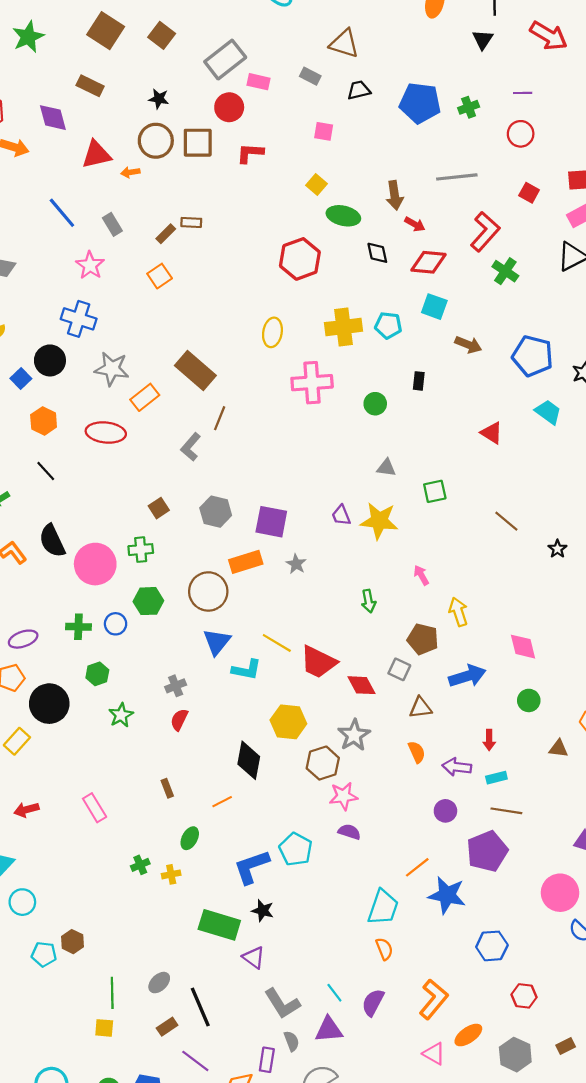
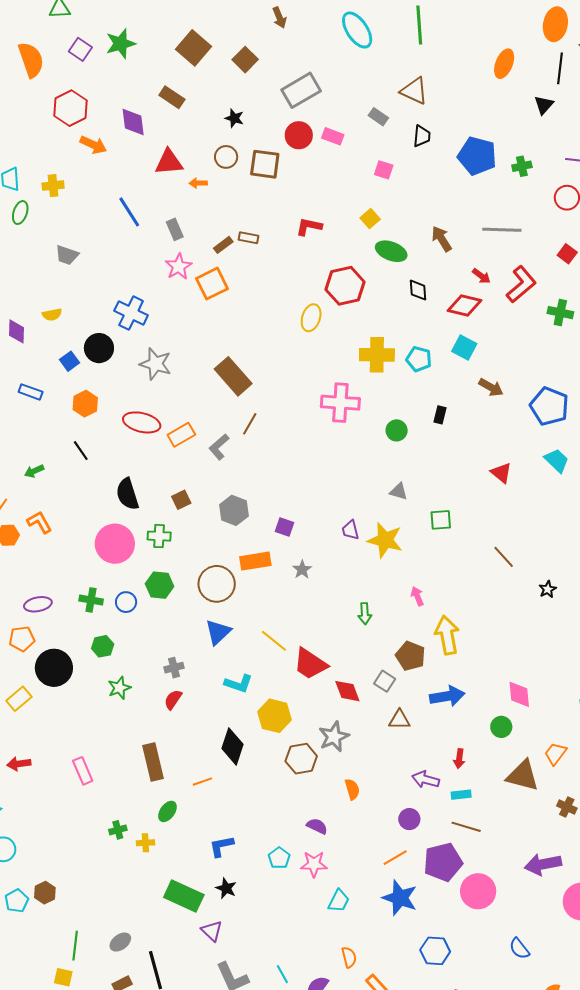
pink rectangle: (258, 82) -> (333, 136), moved
black trapezoid: (359, 90) -> (422, 136), turned 100
brown circle: (156, 141) -> (226, 157), size x0.7
red L-shape: (250, 153) -> (309, 227), moved
brown arrow: (395, 195) -> (442, 239), turned 148
red arrow: (415, 224) -> (481, 276), moved
pink star: (90, 265) -> (179, 267), moved
green cross: (505, 271) -> (560, 313), moved, turned -30
orange square: (160, 276) -> (212, 284), size x1.4
yellow ellipse: (272, 332) -> (311, 318), moved
orange rectangle: (145, 397) -> (181, 435), moved
purple square: (271, 522) -> (284, 527), size x0.6
black semicircle: (52, 541) -> (127, 494), moved
yellow arrow: (458, 612) -> (447, 635), size x1.4
pink diamond: (523, 647) -> (519, 694), moved
cyan L-shape: (247, 670) -> (239, 684), moved
brown triangle: (558, 749) -> (523, 776), size x1.8
orange semicircle: (417, 752) -> (352, 789), moved
brown rectangle: (167, 788) -> (153, 762), size x2.0
pink star: (343, 796) -> (314, 864), moved
cyan pentagon: (296, 849) -> (279, 858), moved, size x0.7
blue L-shape: (252, 867) -> (221, 846), size x0.7
orange line: (417, 867) -> (395, 858), moved
pink circle: (560, 893) -> (478, 891), moved
cyan trapezoid: (383, 907) -> (339, 901), size x0.7
orange semicircle: (384, 949) -> (349, 957), moved
cyan pentagon: (44, 954) -> (17, 901), turned 30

_ _ _ _ _

## WORK ITEM
For each line in the material above that holds the word "size", add one to a count; state only the final number.

## RESPONSE BELOW
9